◆ **Problem**
For the entries below, the expected answer is the line with "blue pyramid [495,247,557,303]", the line with "blue robot [527,152,578,226] -> none", and every line between them, exactly as written, and nothing more.

(Coordinate-based object records)
★ ★ ★ ★ ★
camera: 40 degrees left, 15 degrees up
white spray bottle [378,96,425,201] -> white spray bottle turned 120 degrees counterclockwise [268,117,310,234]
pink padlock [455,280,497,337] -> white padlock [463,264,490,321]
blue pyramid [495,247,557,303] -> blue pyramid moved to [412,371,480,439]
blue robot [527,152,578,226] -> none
★ ★ ★ ★ ★
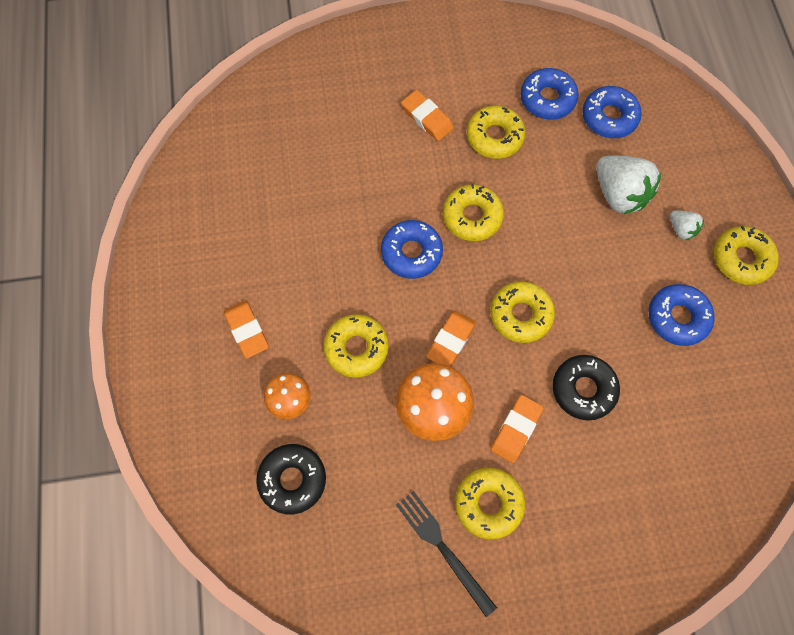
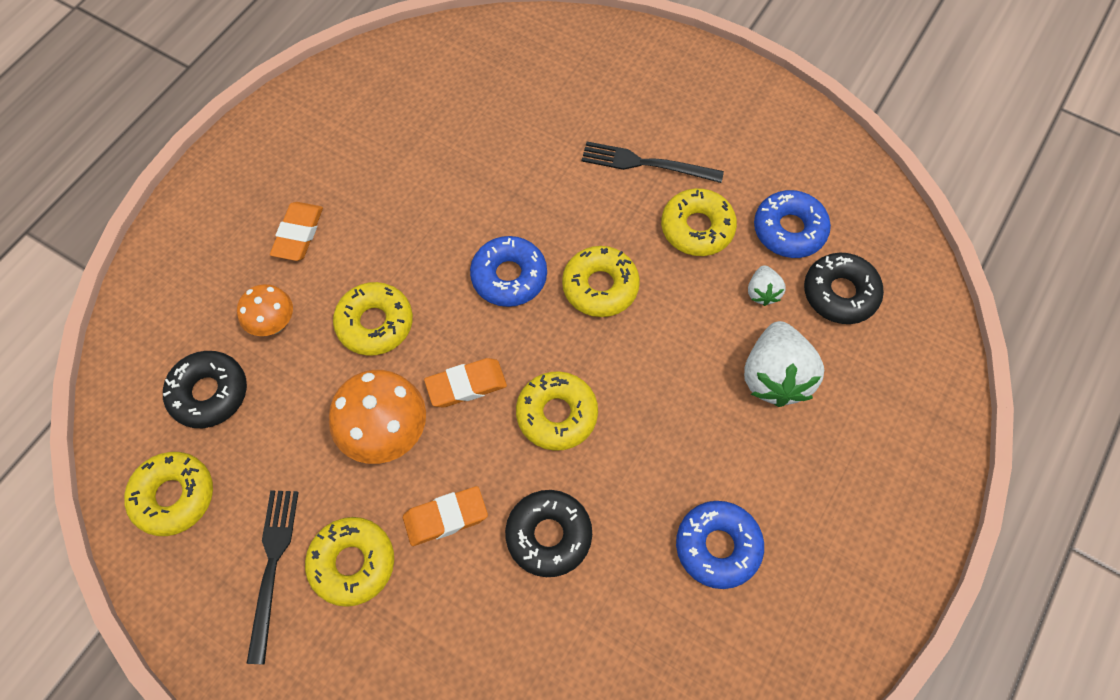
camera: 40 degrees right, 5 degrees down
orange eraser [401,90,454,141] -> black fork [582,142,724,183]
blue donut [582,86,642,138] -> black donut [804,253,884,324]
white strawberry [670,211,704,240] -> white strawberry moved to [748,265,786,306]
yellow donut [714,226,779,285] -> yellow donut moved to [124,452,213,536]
★ ★ ★ ★ ★
◆ **Answer box**
blue pyramid [495,247,557,303] -> blue pyramid moved to [412,371,480,439]
blue robot [527,152,578,226] -> none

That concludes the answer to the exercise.